Data listing
----------

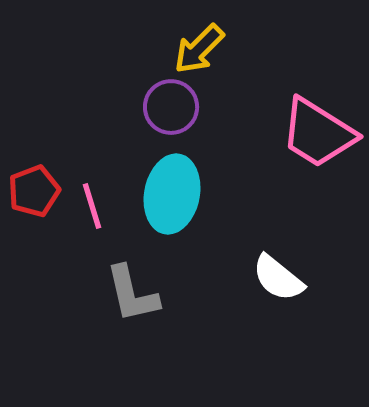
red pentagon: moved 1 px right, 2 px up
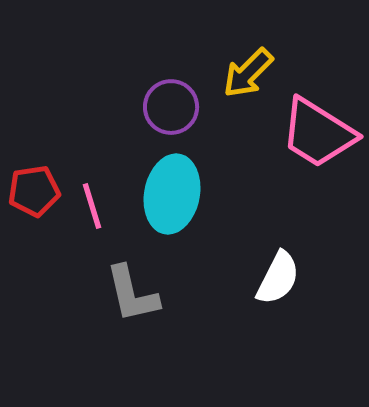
yellow arrow: moved 49 px right, 24 px down
red pentagon: rotated 12 degrees clockwise
white semicircle: rotated 102 degrees counterclockwise
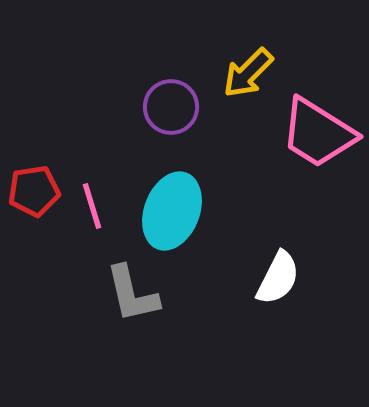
cyan ellipse: moved 17 px down; rotated 10 degrees clockwise
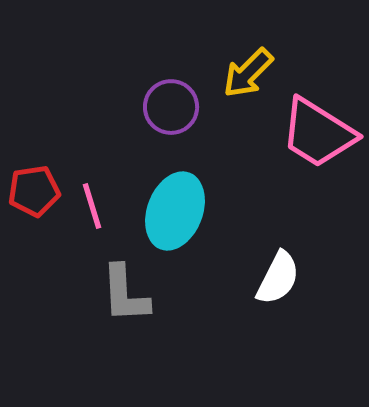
cyan ellipse: moved 3 px right
gray L-shape: moved 7 px left; rotated 10 degrees clockwise
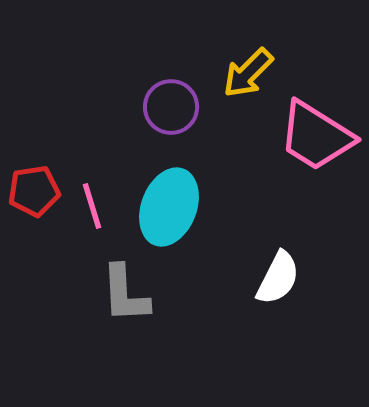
pink trapezoid: moved 2 px left, 3 px down
cyan ellipse: moved 6 px left, 4 px up
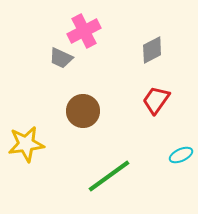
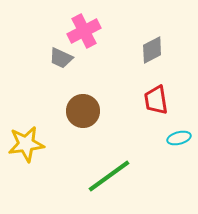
red trapezoid: rotated 44 degrees counterclockwise
cyan ellipse: moved 2 px left, 17 px up; rotated 10 degrees clockwise
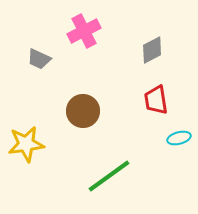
gray trapezoid: moved 22 px left, 1 px down
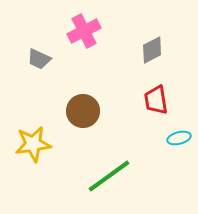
yellow star: moved 7 px right
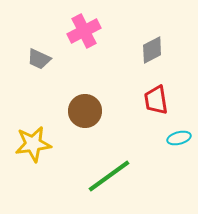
brown circle: moved 2 px right
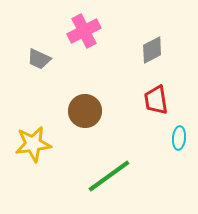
cyan ellipse: rotated 70 degrees counterclockwise
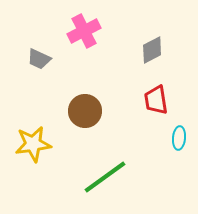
green line: moved 4 px left, 1 px down
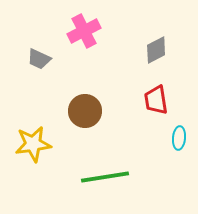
gray diamond: moved 4 px right
green line: rotated 27 degrees clockwise
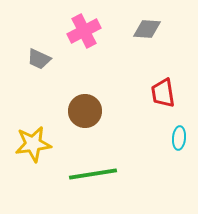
gray diamond: moved 9 px left, 21 px up; rotated 32 degrees clockwise
red trapezoid: moved 7 px right, 7 px up
green line: moved 12 px left, 3 px up
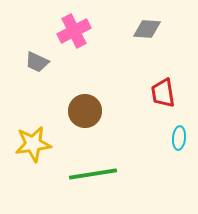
pink cross: moved 10 px left
gray trapezoid: moved 2 px left, 3 px down
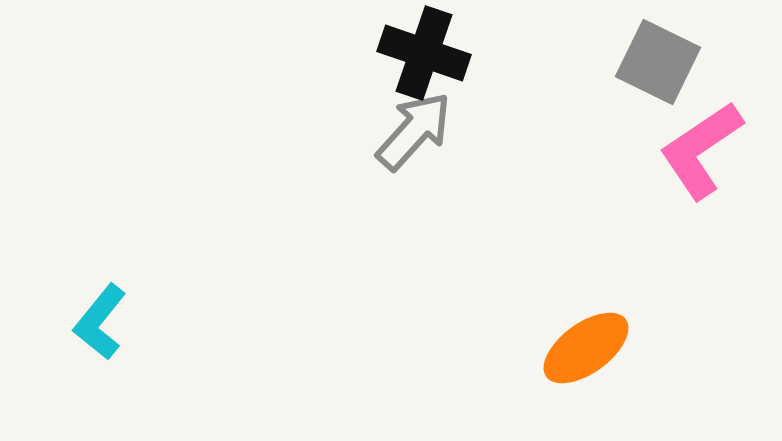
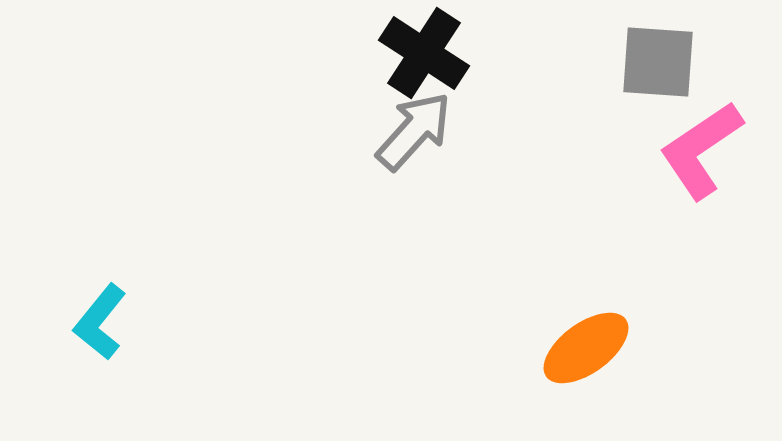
black cross: rotated 14 degrees clockwise
gray square: rotated 22 degrees counterclockwise
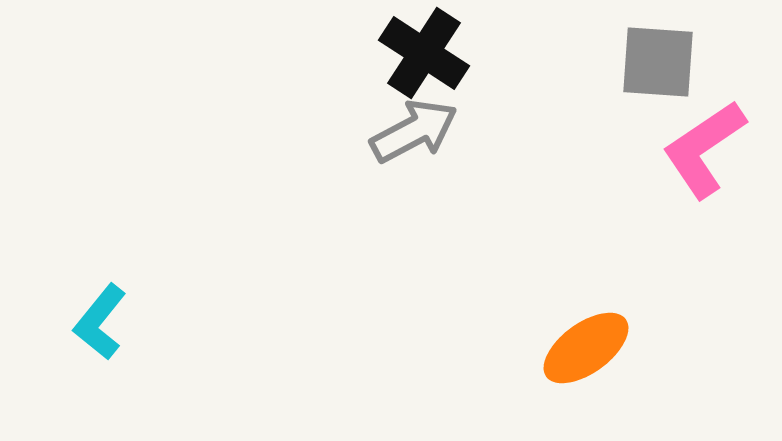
gray arrow: rotated 20 degrees clockwise
pink L-shape: moved 3 px right, 1 px up
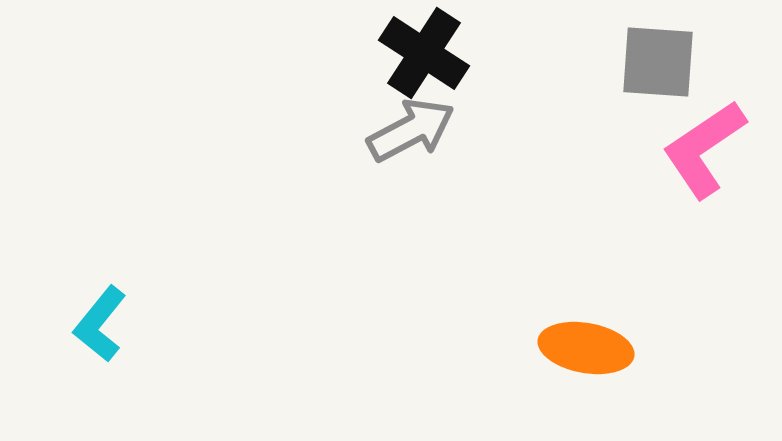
gray arrow: moved 3 px left, 1 px up
cyan L-shape: moved 2 px down
orange ellipse: rotated 46 degrees clockwise
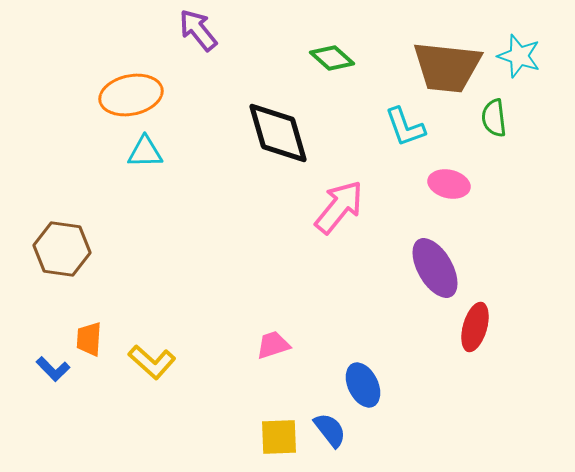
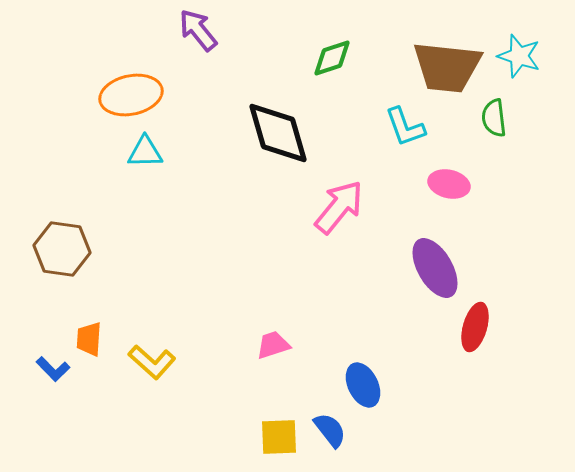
green diamond: rotated 60 degrees counterclockwise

----------

■ TO BE DONE ■
Reproduce all of the records above word for word, but leave out the picture lines.

■ ANSWER BELOW ■
red pentagon: moved 1 px right, 2 px up
yellow arrow: moved 49 px right, 24 px down
red pentagon: rotated 12 degrees clockwise
white semicircle: rotated 102 degrees counterclockwise
cyan ellipse: moved 17 px down; rotated 10 degrees clockwise
cyan ellipse: moved 3 px right
gray L-shape: moved 7 px left; rotated 10 degrees clockwise
pink trapezoid: moved 2 px left, 3 px down
cyan ellipse: moved 6 px left, 4 px up
red trapezoid: rotated 44 degrees counterclockwise
cyan ellipse: moved 2 px left, 17 px up; rotated 10 degrees clockwise
gray trapezoid: moved 22 px left, 1 px down
yellow star: moved 7 px right
brown circle: moved 2 px right
cyan ellipse: rotated 70 degrees counterclockwise
green line: moved 4 px left, 1 px down
gray diamond: moved 4 px right
green line: rotated 27 degrees clockwise
gray diamond: moved 9 px left, 21 px up; rotated 32 degrees clockwise
red trapezoid: moved 7 px right, 7 px up
green line: moved 12 px left, 3 px up
pink cross: moved 10 px left
gray trapezoid: moved 2 px left, 3 px down
black cross: rotated 14 degrees clockwise
gray square: rotated 22 degrees counterclockwise
gray arrow: rotated 20 degrees clockwise
pink L-shape: moved 3 px right, 1 px up
gray arrow: moved 3 px left, 1 px up
cyan L-shape: moved 2 px down
orange ellipse: rotated 46 degrees clockwise
green diamond: rotated 60 degrees counterclockwise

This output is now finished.